START INFORMATION PROVIDED

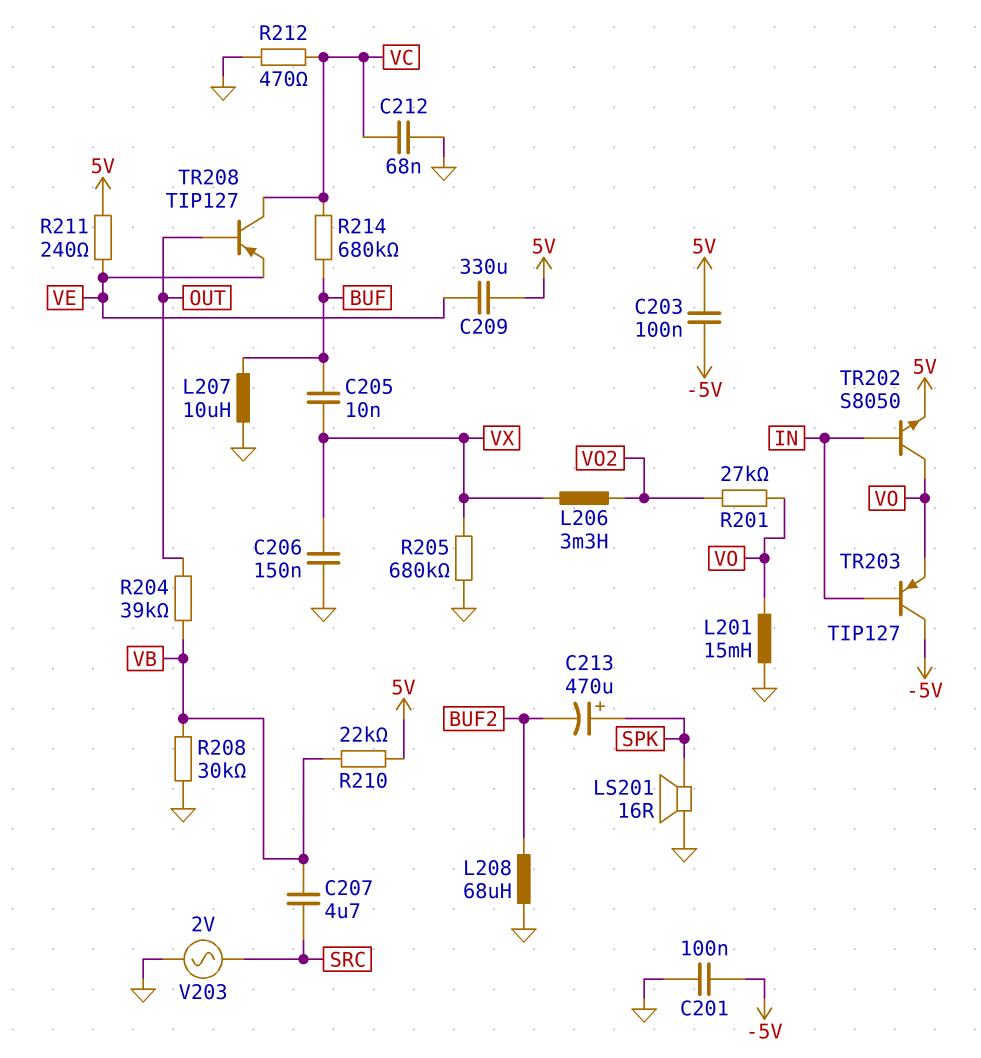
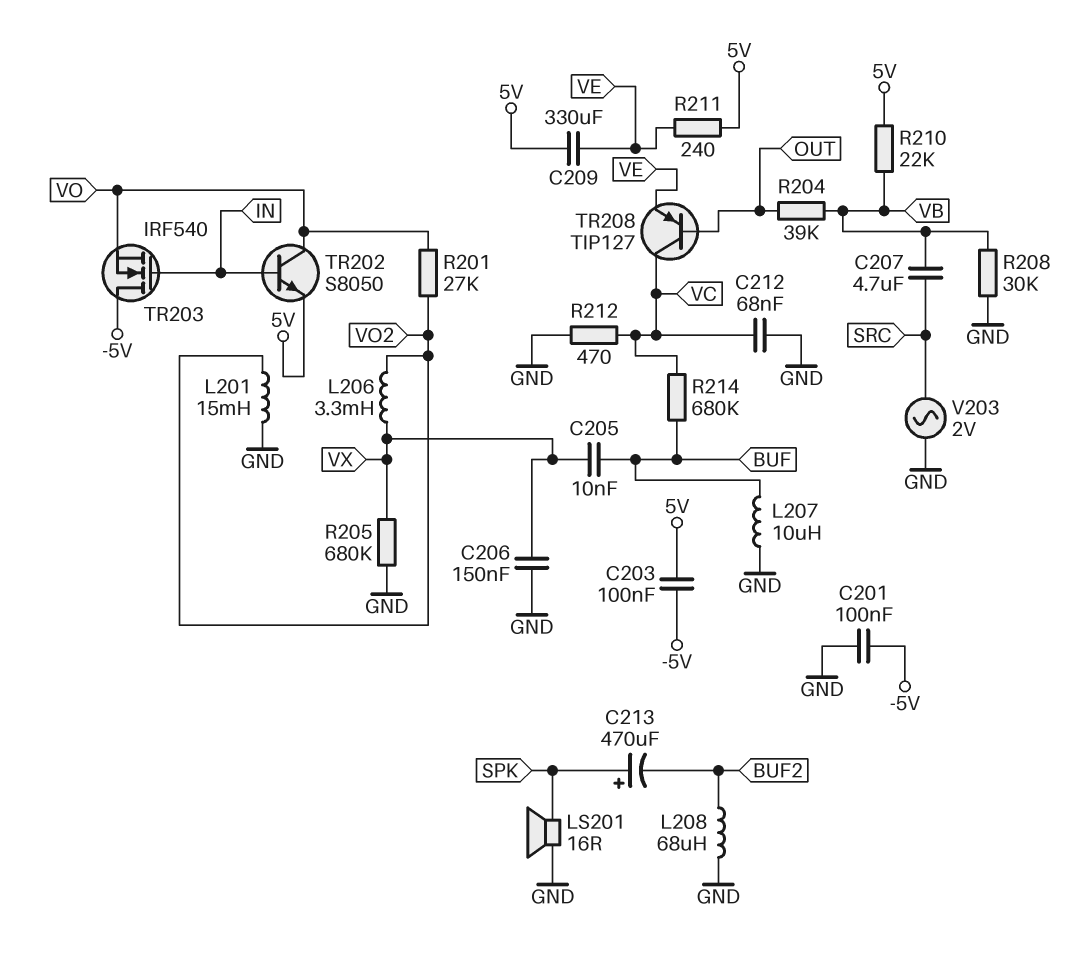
L201: 15mH (GND, VO) -> 15mH (GND, VO2)
TR203: PNP TIP127 (B IN, C -5V, E VO) -> NMOS IRF540 (G IN, D -5V, S VO)

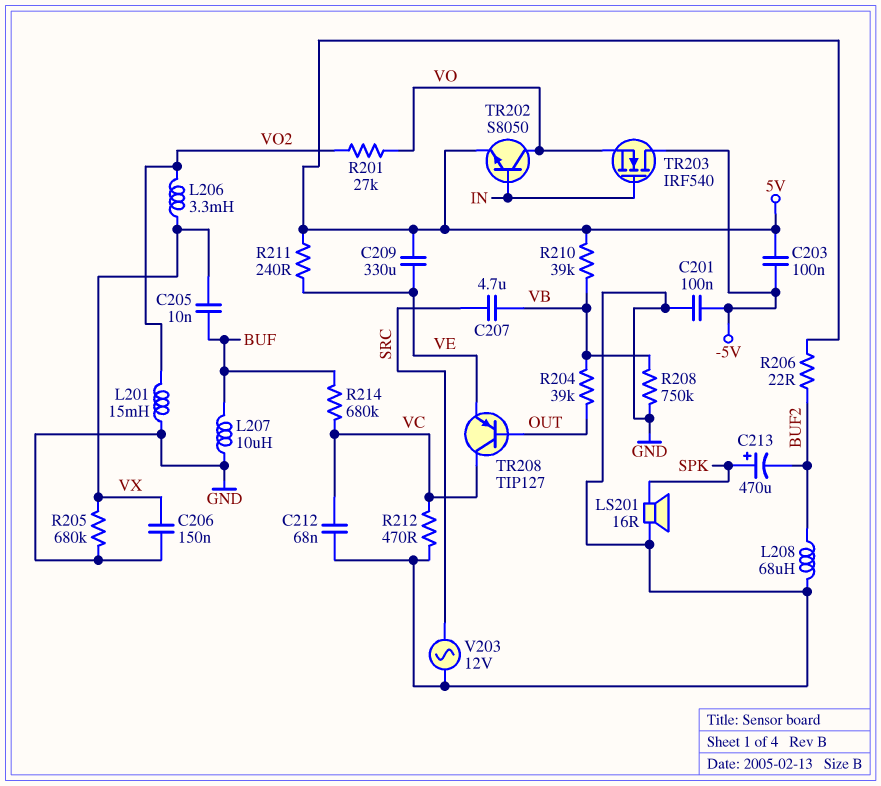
R206: none -> 22 (5V, BUF2)
R208: 30k (GND, VB) -> 750k (GND, VB)
R210: 22k (5V, VB) -> 39k (5V, VB)
V203: AC 2V (GND, SRC) -> AC 12V (GND, SRC)

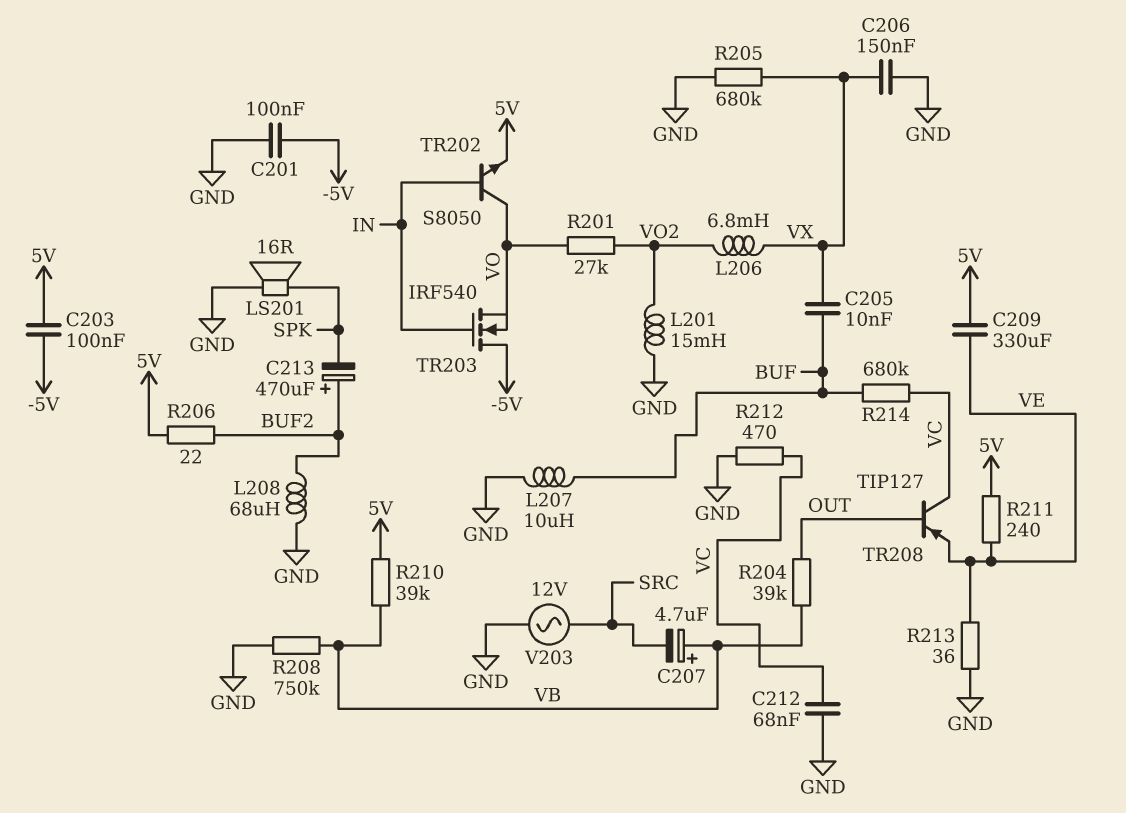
C207: 4.7uF (SRC, VB) -> 4.7uF (plus VB, minus SRC)
C213: 470uF (plus SPK, minus BUF2) -> 470uF (plus BUF2, minus SPK)
L206: 3.3mH (VO2, VX) -> 6.8mH (VO2, VX)
R213: none -> 36 (GND, VE)

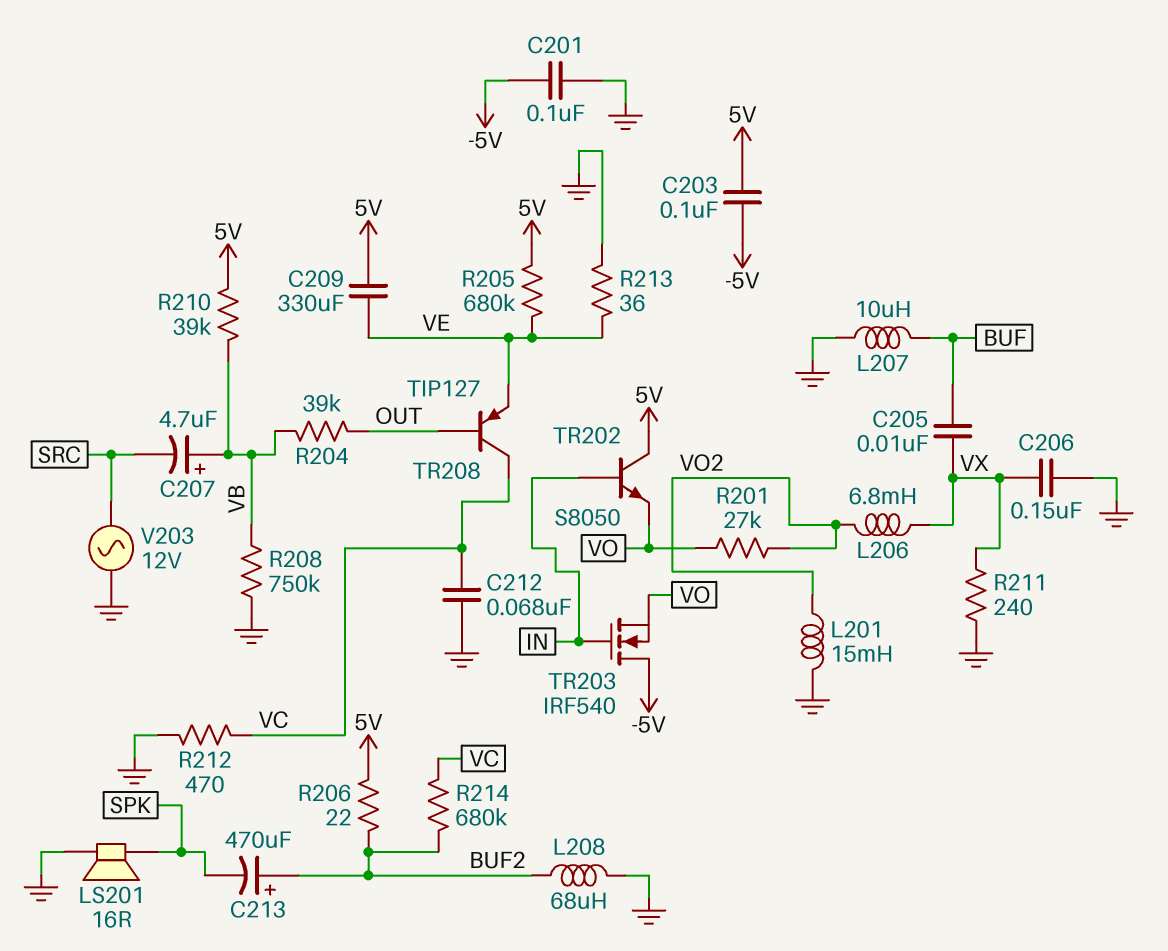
R205: 680k (GND, VX) -> 680k (5V, VE)
R211: 240 (5V, VE) -> 240 (GND, VX)
R214: 680k (BUF, VC) -> 680k (BUF2, VC)
TR202: NPN S8050 (B IN, C VO, E 5V) -> NPN S8050 (B IN, C 5V, E VO)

END INFORMATION PROVIDED

### AIM OF THE EXERCISE
From the "R214: 680k (BUF, VC) -> 680k (BUF2, VC)" line to the close of the listing, restate each line word for word.

### RESPONSE AREA
R214: 680k (BUF, VC) -> 680k (BUF2, VC)
TR202: NPN S8050 (B IN, C VO, E 5V) -> NPN S8050 (B IN, C 5V, E VO)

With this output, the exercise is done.